:: RECORDS SHOWN ::
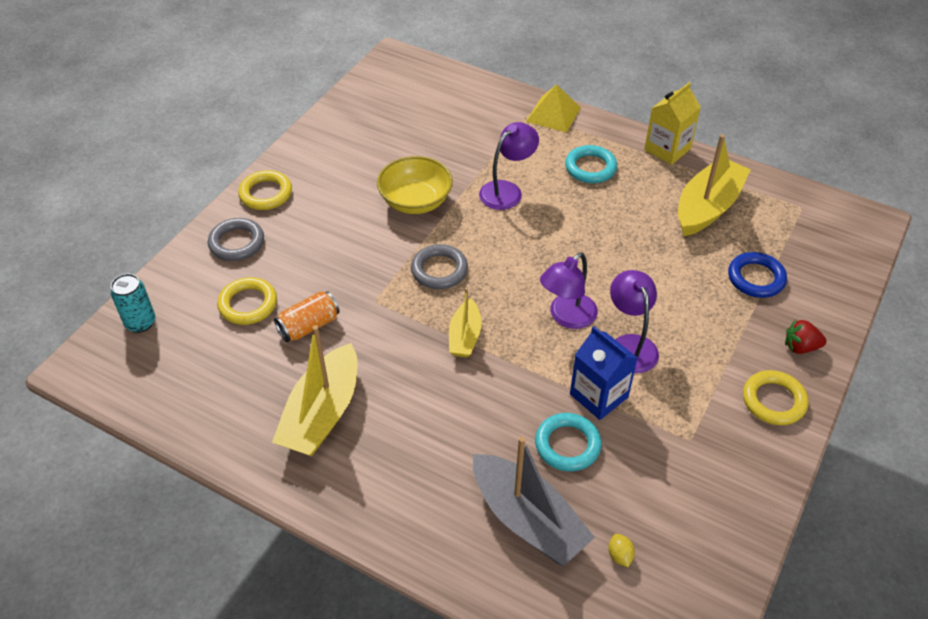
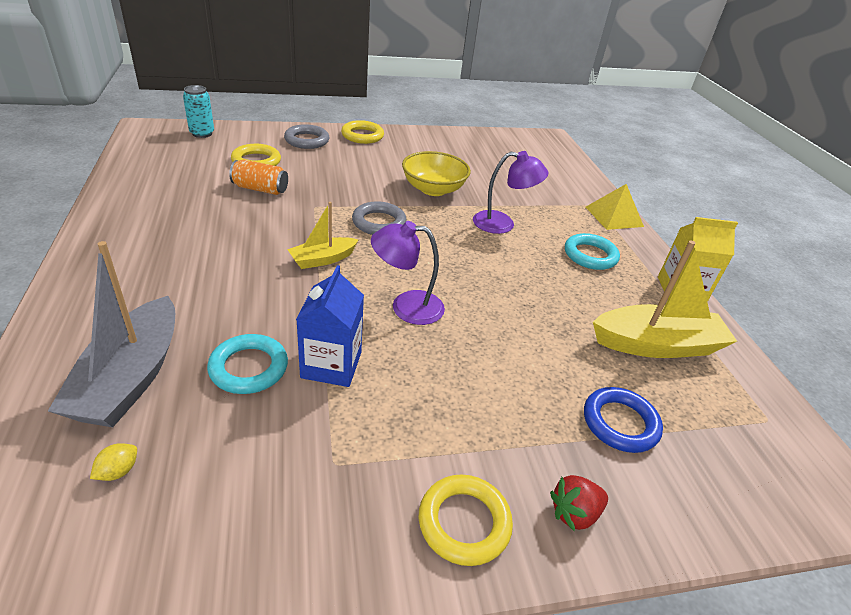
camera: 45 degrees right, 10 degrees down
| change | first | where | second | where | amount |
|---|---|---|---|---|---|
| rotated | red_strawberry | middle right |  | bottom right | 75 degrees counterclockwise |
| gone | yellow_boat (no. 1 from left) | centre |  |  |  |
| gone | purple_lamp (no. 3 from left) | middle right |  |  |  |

:: WORK INSTRUCTION ::
Whenever images occur above, omit them and retype each line exactly as it stands.

:: ANSWER FOR THE TASK ::
camera: 45 degrees right, 10 degrees down
| change | first | where | second | where | amount |
|---|---|---|---|---|---|
| rotated | red_strawberry | middle right |  | bottom right | 75 degrees counterclockwise |
| gone | yellow_boat (no. 1 from left) | centre |  |  |  |
| gone | purple_lamp (no. 3 from left) | middle right |  |  |  |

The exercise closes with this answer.